## [EXERCISE GOAL]
Which lines run from the one containing "blue star: 0 -> 3" through the end of the data? Write them out exactly, with the pictures left out.

## [LISTED ENTRIES]
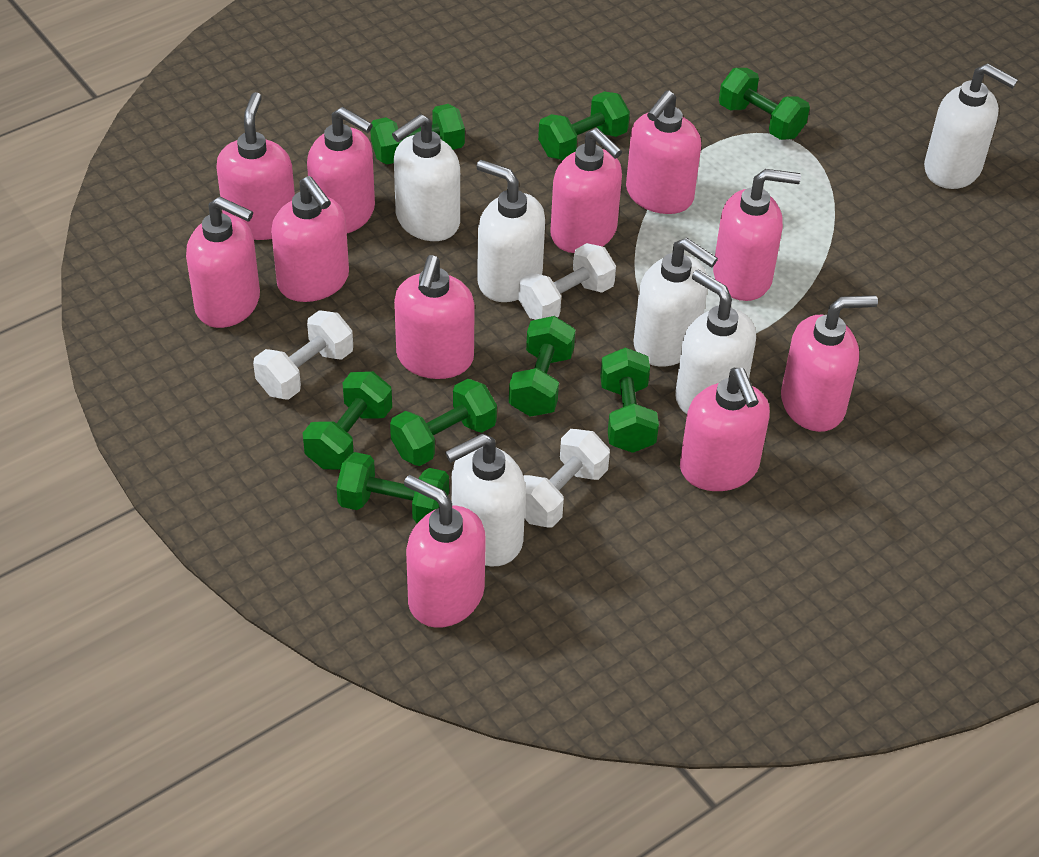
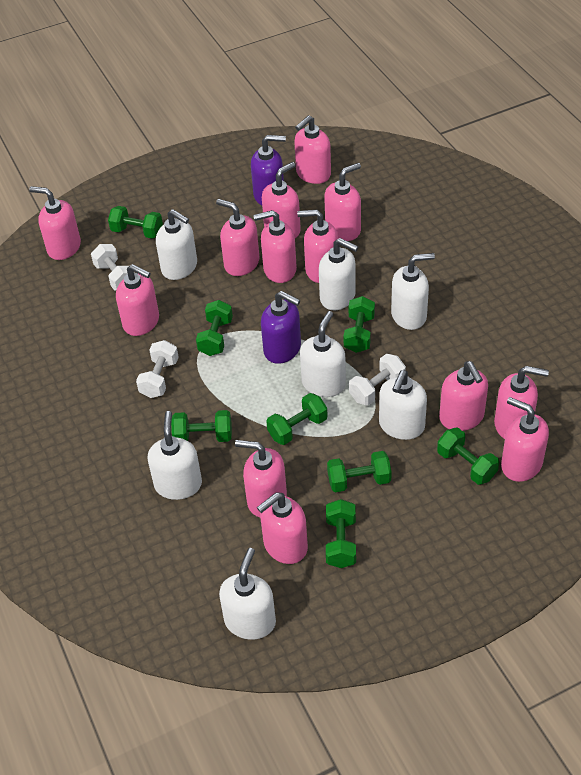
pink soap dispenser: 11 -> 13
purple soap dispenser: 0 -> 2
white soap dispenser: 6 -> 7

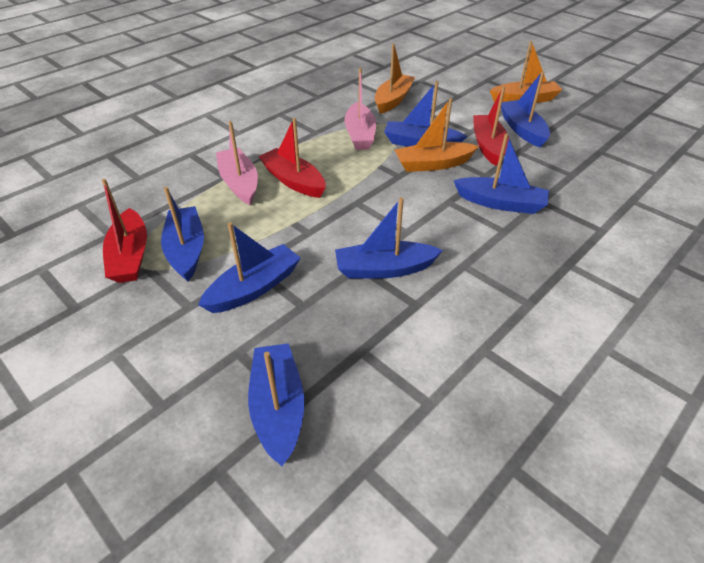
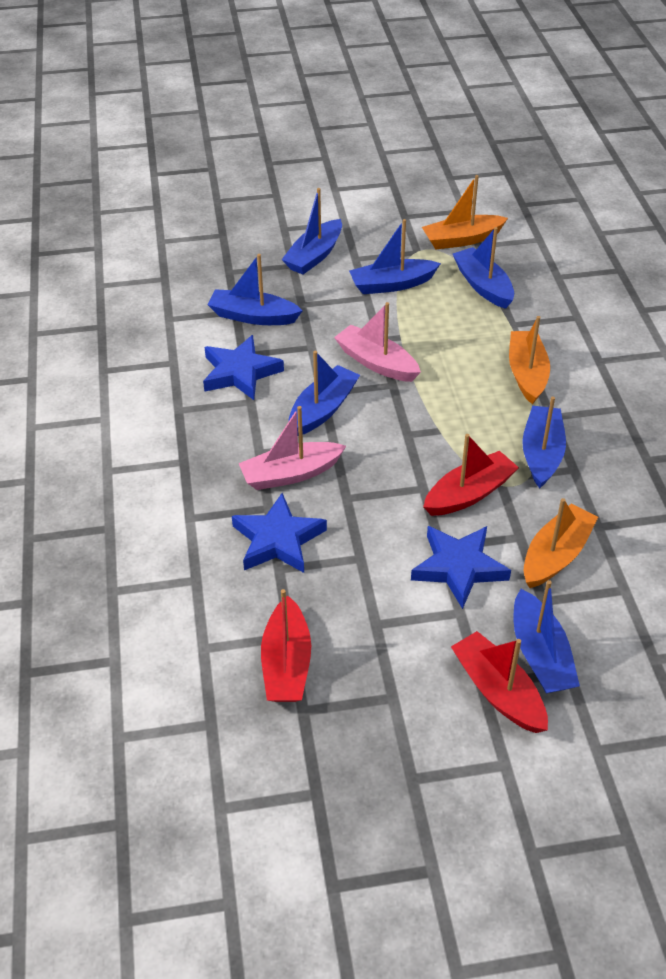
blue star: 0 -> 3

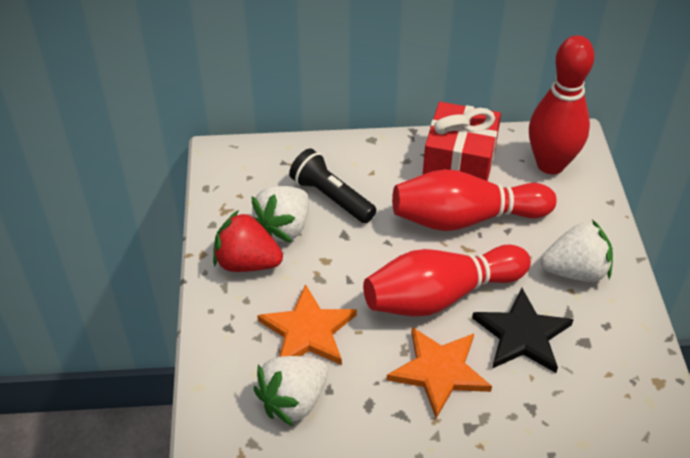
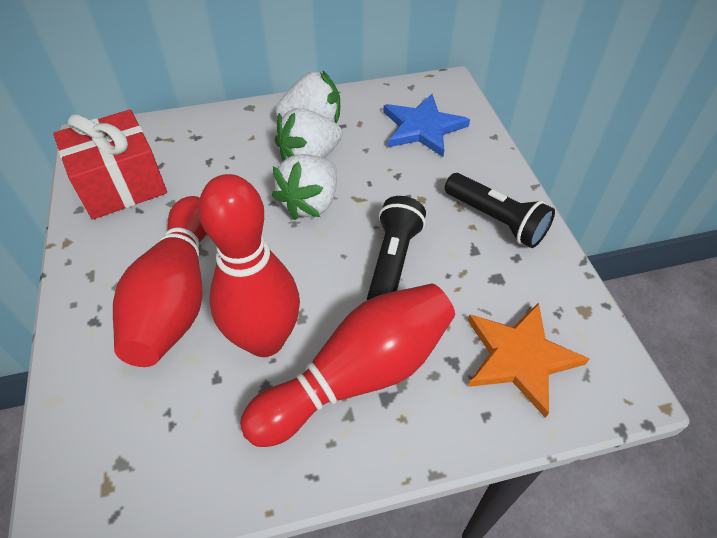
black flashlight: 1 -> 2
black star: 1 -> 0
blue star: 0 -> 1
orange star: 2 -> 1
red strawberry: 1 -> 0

## [RESPONSE]
blue star: 0 -> 3

black flashlight: 1 -> 2
black star: 1 -> 0
blue star: 0 -> 1
orange star: 2 -> 1
red strawberry: 1 -> 0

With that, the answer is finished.